__Task__:
Count the lines below that contain the string "time", matching case exactly. Give only the number.

__Supplied data__:
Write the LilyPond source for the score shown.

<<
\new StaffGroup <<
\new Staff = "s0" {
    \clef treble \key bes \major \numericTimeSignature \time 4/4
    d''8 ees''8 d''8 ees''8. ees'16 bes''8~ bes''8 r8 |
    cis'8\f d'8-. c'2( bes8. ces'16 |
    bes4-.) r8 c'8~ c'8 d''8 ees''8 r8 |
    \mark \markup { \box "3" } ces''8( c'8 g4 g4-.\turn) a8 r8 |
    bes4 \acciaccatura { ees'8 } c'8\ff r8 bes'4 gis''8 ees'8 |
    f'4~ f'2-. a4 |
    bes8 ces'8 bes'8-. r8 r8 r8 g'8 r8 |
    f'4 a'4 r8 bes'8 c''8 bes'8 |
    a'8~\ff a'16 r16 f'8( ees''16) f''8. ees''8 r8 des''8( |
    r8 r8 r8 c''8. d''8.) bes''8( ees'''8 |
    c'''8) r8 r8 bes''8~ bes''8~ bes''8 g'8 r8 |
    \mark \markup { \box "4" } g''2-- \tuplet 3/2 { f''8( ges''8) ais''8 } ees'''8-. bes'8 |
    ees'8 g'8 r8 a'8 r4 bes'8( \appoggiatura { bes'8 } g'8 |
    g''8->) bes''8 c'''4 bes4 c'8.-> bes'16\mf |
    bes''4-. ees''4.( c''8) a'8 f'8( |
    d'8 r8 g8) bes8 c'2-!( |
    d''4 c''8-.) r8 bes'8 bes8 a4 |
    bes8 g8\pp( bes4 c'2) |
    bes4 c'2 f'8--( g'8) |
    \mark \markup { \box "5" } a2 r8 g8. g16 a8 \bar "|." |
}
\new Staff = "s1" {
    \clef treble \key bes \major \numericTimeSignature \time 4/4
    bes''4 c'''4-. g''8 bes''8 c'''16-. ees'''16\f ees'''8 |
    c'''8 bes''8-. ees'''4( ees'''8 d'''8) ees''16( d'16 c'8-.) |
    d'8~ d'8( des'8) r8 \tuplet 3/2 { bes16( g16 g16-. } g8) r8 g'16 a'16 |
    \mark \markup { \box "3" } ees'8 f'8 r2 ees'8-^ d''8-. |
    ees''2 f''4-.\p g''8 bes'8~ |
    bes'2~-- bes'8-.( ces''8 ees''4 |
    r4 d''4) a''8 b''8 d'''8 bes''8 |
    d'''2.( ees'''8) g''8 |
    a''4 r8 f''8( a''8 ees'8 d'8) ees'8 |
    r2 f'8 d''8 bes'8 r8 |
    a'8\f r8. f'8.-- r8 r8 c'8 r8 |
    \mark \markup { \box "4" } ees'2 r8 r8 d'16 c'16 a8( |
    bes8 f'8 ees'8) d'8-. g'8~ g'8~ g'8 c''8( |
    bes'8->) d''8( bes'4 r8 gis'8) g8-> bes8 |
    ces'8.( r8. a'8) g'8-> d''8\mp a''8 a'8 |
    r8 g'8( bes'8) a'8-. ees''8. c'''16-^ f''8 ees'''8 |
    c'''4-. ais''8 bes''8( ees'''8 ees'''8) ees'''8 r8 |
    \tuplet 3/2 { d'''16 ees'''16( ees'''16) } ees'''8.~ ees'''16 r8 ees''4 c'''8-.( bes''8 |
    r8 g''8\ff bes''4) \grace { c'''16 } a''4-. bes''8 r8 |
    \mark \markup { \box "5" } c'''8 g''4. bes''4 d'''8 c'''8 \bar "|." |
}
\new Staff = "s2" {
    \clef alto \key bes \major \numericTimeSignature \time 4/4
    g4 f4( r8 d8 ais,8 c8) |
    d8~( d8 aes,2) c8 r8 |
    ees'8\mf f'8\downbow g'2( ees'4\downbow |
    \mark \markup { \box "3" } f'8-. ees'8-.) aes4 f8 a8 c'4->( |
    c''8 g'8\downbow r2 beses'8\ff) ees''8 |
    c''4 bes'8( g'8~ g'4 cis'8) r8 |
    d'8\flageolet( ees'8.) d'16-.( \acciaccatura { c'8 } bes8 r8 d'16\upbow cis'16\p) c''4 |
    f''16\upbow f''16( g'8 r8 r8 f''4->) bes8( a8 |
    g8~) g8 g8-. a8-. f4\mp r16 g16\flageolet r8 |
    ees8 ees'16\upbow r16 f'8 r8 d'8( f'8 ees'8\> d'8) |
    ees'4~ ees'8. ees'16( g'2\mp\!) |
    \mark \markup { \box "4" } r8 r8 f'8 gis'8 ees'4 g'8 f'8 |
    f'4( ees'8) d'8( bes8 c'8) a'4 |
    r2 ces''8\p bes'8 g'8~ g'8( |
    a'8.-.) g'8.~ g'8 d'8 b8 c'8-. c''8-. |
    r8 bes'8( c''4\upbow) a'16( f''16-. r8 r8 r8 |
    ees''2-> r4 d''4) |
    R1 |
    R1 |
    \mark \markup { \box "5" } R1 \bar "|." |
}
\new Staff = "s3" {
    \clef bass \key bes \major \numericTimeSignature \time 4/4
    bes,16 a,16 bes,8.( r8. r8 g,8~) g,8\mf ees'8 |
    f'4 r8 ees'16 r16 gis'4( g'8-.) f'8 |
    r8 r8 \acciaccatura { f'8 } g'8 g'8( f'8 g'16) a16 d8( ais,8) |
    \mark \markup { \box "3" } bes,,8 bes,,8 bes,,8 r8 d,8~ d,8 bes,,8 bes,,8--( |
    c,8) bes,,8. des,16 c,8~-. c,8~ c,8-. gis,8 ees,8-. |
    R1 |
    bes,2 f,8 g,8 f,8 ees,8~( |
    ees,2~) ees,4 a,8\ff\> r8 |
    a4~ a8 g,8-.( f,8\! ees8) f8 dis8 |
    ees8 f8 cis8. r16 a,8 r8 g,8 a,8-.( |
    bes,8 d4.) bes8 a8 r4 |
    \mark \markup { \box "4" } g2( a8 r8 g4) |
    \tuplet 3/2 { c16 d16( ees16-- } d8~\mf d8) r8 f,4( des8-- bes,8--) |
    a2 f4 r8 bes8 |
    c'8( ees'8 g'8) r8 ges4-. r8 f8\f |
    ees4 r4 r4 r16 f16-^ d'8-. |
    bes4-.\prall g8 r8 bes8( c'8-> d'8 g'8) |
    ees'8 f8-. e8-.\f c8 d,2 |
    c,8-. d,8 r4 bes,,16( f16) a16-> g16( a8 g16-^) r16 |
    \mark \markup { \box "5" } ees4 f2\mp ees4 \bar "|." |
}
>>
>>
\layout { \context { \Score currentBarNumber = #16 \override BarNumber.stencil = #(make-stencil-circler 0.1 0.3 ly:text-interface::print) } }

__Task response__:
4